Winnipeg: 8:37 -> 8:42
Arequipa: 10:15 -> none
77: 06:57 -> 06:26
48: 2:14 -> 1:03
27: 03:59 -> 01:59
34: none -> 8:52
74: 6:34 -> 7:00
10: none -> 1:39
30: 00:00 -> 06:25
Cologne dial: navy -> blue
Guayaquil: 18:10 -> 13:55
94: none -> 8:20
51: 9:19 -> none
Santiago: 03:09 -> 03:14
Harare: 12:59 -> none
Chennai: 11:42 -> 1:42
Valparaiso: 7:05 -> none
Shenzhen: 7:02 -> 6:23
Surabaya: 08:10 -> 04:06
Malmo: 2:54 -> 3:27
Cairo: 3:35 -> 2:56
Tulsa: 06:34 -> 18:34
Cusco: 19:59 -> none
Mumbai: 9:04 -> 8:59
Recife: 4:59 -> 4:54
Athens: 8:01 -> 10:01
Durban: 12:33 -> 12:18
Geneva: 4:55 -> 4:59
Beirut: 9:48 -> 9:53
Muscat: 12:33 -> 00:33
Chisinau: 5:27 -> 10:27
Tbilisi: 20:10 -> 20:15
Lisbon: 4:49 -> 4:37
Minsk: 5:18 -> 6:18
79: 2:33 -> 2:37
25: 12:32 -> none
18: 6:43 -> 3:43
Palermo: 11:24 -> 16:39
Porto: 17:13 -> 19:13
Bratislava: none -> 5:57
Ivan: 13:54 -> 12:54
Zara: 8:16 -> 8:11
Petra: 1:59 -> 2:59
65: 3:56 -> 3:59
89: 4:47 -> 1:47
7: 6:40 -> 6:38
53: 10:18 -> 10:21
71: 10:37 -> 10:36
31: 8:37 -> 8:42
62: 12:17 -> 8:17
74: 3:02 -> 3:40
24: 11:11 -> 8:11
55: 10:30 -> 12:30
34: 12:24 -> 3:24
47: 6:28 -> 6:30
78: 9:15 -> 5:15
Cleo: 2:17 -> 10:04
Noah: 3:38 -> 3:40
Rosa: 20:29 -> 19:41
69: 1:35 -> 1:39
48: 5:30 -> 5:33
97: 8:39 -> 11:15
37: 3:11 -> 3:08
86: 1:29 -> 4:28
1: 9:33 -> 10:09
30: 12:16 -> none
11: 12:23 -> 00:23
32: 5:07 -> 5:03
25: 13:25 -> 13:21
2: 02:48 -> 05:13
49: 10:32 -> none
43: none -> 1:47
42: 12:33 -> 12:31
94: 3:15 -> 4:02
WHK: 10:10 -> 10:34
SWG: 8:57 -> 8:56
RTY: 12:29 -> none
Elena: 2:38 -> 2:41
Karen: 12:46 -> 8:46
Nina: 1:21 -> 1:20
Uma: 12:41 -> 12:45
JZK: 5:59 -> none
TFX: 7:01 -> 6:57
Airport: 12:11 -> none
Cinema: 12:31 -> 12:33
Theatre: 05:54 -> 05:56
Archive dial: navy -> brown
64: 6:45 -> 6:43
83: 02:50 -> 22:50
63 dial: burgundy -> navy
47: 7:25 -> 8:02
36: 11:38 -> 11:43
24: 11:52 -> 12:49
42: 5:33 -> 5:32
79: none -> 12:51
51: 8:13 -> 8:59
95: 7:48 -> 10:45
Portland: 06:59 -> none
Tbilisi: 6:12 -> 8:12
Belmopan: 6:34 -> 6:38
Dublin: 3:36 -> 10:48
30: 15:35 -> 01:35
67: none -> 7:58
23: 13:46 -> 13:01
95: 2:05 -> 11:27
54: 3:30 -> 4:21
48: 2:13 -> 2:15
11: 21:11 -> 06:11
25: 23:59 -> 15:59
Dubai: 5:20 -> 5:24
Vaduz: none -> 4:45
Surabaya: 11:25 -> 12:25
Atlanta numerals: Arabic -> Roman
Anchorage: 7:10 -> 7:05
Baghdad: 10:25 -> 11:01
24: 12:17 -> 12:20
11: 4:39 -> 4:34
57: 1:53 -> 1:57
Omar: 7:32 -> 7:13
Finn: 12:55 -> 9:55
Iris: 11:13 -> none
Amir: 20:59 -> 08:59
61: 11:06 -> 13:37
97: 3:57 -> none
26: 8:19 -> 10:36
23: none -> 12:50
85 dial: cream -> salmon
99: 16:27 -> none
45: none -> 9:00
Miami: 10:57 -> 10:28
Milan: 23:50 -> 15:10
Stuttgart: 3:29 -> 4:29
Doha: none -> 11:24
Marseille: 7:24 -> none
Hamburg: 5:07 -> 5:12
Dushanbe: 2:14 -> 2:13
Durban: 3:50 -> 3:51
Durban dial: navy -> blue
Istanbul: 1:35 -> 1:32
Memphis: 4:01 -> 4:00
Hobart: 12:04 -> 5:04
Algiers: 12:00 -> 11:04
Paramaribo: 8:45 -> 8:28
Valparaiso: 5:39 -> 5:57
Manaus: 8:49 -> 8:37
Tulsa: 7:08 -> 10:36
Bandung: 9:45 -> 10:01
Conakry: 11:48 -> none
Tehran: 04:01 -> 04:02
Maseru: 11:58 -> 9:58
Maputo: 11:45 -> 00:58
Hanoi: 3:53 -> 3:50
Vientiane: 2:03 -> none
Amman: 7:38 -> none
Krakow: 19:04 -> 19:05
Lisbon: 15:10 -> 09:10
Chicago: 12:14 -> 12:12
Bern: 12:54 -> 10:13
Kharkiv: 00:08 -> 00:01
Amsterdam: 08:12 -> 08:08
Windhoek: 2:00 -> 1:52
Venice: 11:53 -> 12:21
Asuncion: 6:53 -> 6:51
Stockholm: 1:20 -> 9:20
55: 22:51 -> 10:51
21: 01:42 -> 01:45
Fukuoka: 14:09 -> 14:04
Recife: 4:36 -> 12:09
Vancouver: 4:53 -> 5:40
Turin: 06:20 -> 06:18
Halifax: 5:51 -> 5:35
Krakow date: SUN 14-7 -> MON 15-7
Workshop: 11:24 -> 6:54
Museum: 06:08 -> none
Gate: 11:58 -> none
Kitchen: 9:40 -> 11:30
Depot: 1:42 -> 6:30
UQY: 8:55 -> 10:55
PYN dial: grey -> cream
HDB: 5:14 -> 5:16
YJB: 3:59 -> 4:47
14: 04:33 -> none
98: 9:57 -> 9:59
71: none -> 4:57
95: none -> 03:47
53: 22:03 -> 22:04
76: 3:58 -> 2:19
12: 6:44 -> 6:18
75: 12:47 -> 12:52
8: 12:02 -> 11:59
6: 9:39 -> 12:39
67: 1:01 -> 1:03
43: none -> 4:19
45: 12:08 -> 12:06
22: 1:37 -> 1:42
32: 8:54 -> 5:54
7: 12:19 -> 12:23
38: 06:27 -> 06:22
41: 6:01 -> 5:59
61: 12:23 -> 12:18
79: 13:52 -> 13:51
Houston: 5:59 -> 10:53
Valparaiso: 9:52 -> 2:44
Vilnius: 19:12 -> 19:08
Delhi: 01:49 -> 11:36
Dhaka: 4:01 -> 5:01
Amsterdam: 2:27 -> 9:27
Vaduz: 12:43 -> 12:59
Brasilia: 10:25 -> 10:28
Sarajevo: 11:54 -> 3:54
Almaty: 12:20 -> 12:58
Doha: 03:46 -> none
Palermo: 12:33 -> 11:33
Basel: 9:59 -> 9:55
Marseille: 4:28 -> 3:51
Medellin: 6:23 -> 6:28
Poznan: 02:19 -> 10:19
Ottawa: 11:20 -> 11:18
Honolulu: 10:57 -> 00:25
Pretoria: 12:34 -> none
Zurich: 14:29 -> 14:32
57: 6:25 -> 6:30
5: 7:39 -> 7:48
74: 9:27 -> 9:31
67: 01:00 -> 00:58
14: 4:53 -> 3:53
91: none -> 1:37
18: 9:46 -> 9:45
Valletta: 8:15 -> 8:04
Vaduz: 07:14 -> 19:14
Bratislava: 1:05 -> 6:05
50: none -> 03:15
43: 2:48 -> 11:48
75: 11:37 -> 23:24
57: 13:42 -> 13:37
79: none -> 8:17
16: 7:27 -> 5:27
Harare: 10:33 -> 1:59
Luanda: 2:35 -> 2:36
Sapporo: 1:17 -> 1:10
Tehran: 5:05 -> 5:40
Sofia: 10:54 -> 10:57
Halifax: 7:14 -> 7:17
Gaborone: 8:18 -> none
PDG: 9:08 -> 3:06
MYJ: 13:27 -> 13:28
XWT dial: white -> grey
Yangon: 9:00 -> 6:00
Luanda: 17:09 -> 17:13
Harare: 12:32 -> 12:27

========================================

▶ _Task to complete_
Reproduce the items verbatim, starting at the first item and ending at the line containing "Muscat: 12:33 -> 00:33", with both ends included.

▶ _Finished exercise_
Winnipeg: 8:37 -> 8:42
Arequipa: 10:15 -> none
77: 06:57 -> 06:26
48: 2:14 -> 1:03
27: 03:59 -> 01:59
34: none -> 8:52
74: 6:34 -> 7:00
10: none -> 1:39
30: 00:00 -> 06:25
Cologne dial: navy -> blue
Guayaquil: 18:10 -> 13:55
94: none -> 8:20
51: 9:19 -> none
Santiago: 03:09 -> 03:14
Harare: 12:59 -> none
Chennai: 11:42 -> 1:42
Valparaiso: 7:05 -> none
Shenzhen: 7:02 -> 6:23
Surabaya: 08:10 -> 04:06
Malmo: 2:54 -> 3:27
Cairo: 3:35 -> 2:56
Tulsa: 06:34 -> 18:34
Cusco: 19:59 -> none
Mumbai: 9:04 -> 8:59
Recife: 4:59 -> 4:54
Athens: 8:01 -> 10:01
Durban: 12:33 -> 12:18
Geneva: 4:55 -> 4:59
Beirut: 9:48 -> 9:53
Muscat: 12:33 -> 00:33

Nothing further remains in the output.